** Exercise prompt **
Copy the records below exactly, but leave out any picture they contain.

----- Information provided -----

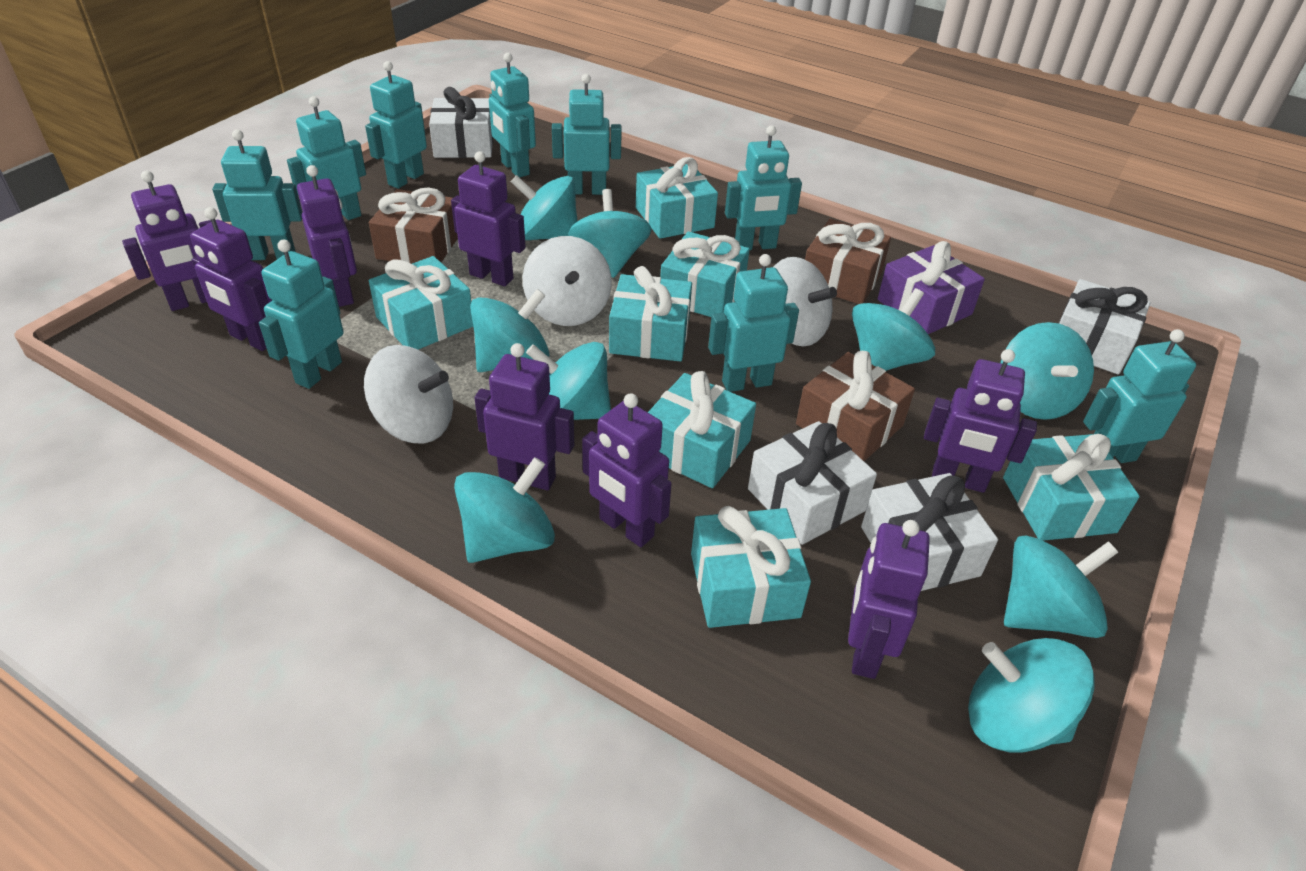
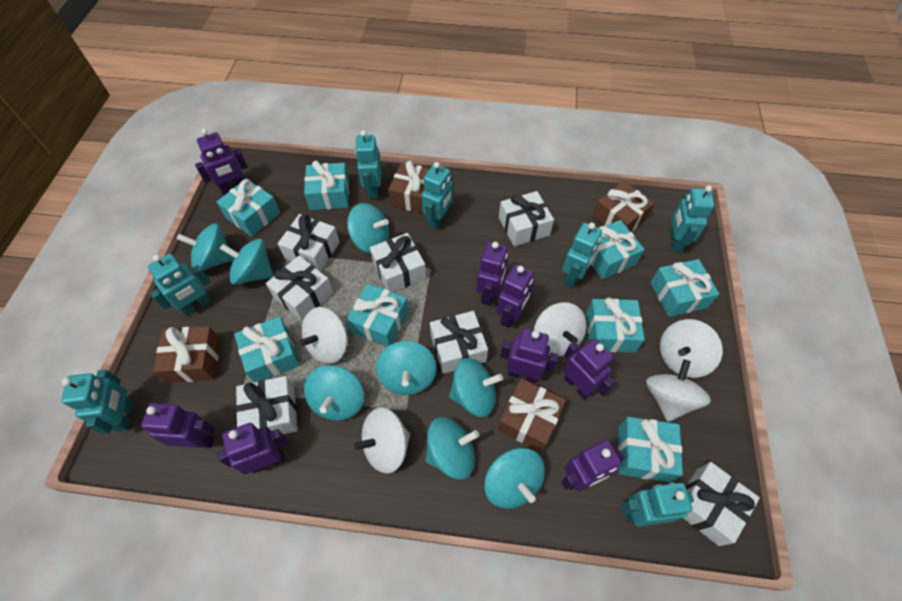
brown gift: [369,187,458,264] [796,351,915,461] [805,219,891,304] = 3 -> [153,326,221,383] [388,161,430,214] [498,378,566,452] [592,181,654,232] = 4
purple gift: [878,241,985,334] = 1 -> none = 0
turquoise gift: [369,256,473,349] [609,266,692,362] [636,157,718,239] [648,371,756,488] [660,231,750,317] [691,506,811,628] [1003,434,1140,541] = 7 -> [217,179,280,237] [234,317,300,382] [304,161,349,210] [346,283,409,347] [586,297,645,352] [591,220,645,279] [618,417,683,482] [650,259,719,317] = 8
turquoise robot: [212,130,302,260] [259,240,344,389] [287,96,366,220] [365,61,427,189] [489,53,536,178] [552,74,622,195] [708,254,799,392] [725,125,802,250] [1083,329,1196,463] = 9 -> [61,370,134,434] [148,254,211,316] [355,130,381,199] [422,162,453,230] [562,222,602,287] [620,483,694,527] [670,185,715,252] = 7
turquoise spinning top: [454,457,555,563] [470,289,550,372] [511,175,578,240] [526,342,611,420] [568,189,651,278] [852,288,935,371] [968,638,1094,753] [1001,322,1094,420] [1004,535,1118,638] = 9 -> [177,224,234,271] [220,239,274,285] [304,365,364,421] [347,203,389,254] [376,341,437,395] [426,417,479,480] [449,358,503,417] [484,448,545,509] = 8
white gift: [429,87,493,158] [748,421,877,545] [861,473,998,591] [1059,279,1151,374] = 4 -> [236,376,298,434] [266,256,333,321] [278,214,340,272] [370,233,426,292] [430,311,488,374] [499,191,554,246] [683,462,760,546] = 7
white spinning top: [364,345,453,443] [523,236,612,326] [774,257,837,346] = 3 -> [299,307,348,364] [354,408,410,474] [534,302,587,357] [646,359,711,422] [660,319,723,378] = 5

-----

** Solution to this exercise **
brown gift: [369,187,458,264] [796,351,915,461] [805,219,891,304] = 3 -> [153,326,221,383] [388,161,430,214] [498,378,566,452] [592,181,654,232] = 4
purple gift: [878,241,985,334] = 1 -> none = 0
turquoise gift: [369,256,473,349] [609,266,692,362] [636,157,718,239] [648,371,756,488] [660,231,750,317] [691,506,811,628] [1003,434,1140,541] = 7 -> [217,179,280,237] [234,317,300,382] [304,161,349,210] [346,283,409,347] [586,297,645,352] [591,220,645,279] [618,417,683,482] [650,259,719,317] = 8
turquoise robot: [212,130,302,260] [259,240,344,389] [287,96,366,220] [365,61,427,189] [489,53,536,178] [552,74,622,195] [708,254,799,392] [725,125,802,250] [1083,329,1196,463] = 9 -> [61,370,134,434] [148,254,211,316] [355,130,381,199] [422,162,453,230] [562,222,602,287] [620,483,694,527] [670,185,715,252] = 7
turquoise spinning top: [454,457,555,563] [470,289,550,372] [511,175,578,240] [526,342,611,420] [568,189,651,278] [852,288,935,371] [968,638,1094,753] [1001,322,1094,420] [1004,535,1118,638] = 9 -> [177,224,234,271] [220,239,274,285] [304,365,364,421] [347,203,389,254] [376,341,437,395] [426,417,479,480] [449,358,503,417] [484,448,545,509] = 8
white gift: [429,87,493,158] [748,421,877,545] [861,473,998,591] [1059,279,1151,374] = 4 -> [236,376,298,434] [266,256,333,321] [278,214,340,272] [370,233,426,292] [430,311,488,374] [499,191,554,246] [683,462,760,546] = 7
white spinning top: [364,345,453,443] [523,236,612,326] [774,257,837,346] = 3 -> [299,307,348,364] [354,408,410,474] [534,302,587,357] [646,359,711,422] [660,319,723,378] = 5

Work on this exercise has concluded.